If a line holds an image, leave the image out; write out everything else in the records exactly.
== Entries supplied ==
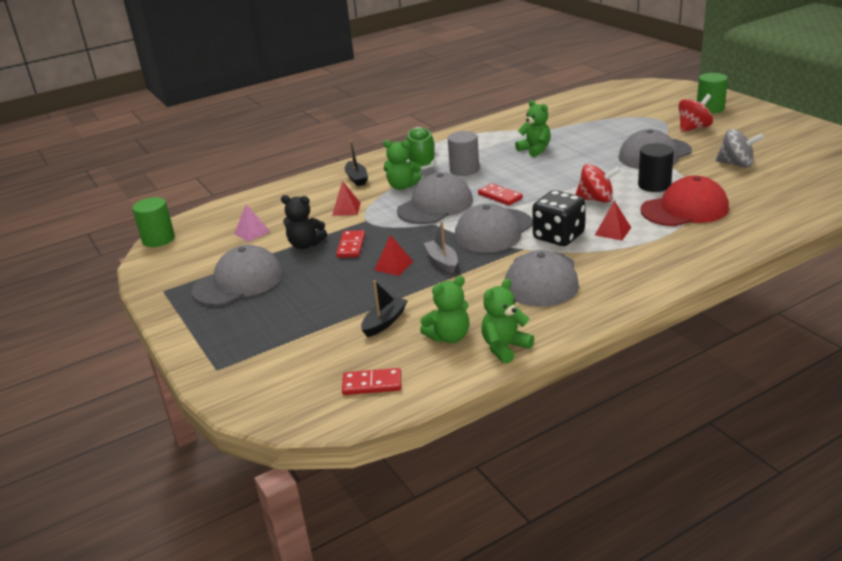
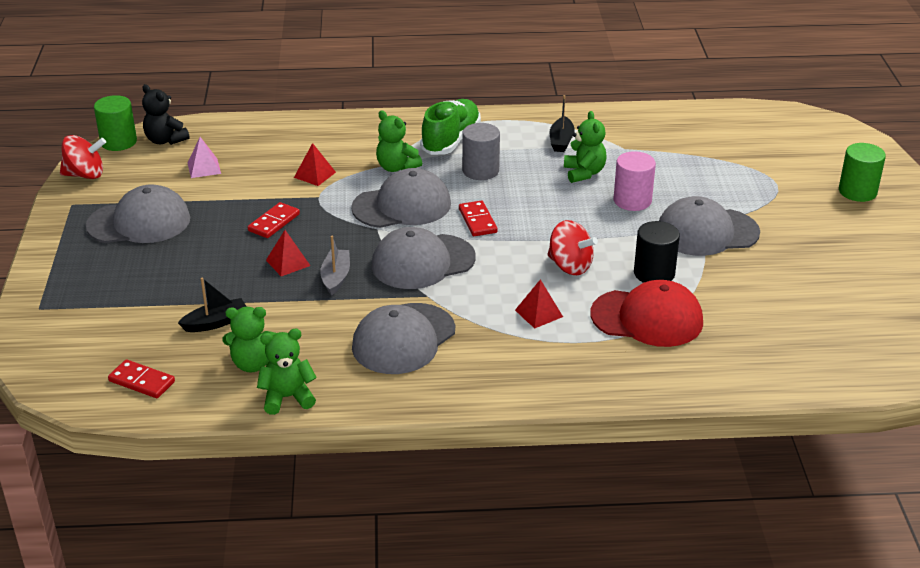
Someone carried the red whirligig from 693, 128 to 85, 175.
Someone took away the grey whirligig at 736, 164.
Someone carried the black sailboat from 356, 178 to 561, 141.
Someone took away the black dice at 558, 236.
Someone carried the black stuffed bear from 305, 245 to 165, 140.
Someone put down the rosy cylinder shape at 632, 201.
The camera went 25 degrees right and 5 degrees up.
===
**Written solution:**
Someone carried the red whirligig from 693, 128 to 85, 175.
Someone took away the grey whirligig at 736, 164.
Someone carried the black sailboat from 356, 178 to 561, 141.
Someone took away the black dice at 558, 236.
Someone carried the black stuffed bear from 305, 245 to 165, 140.
Someone put down the rosy cylinder shape at 632, 201.
The camera went 25 degrees right and 5 degrees up.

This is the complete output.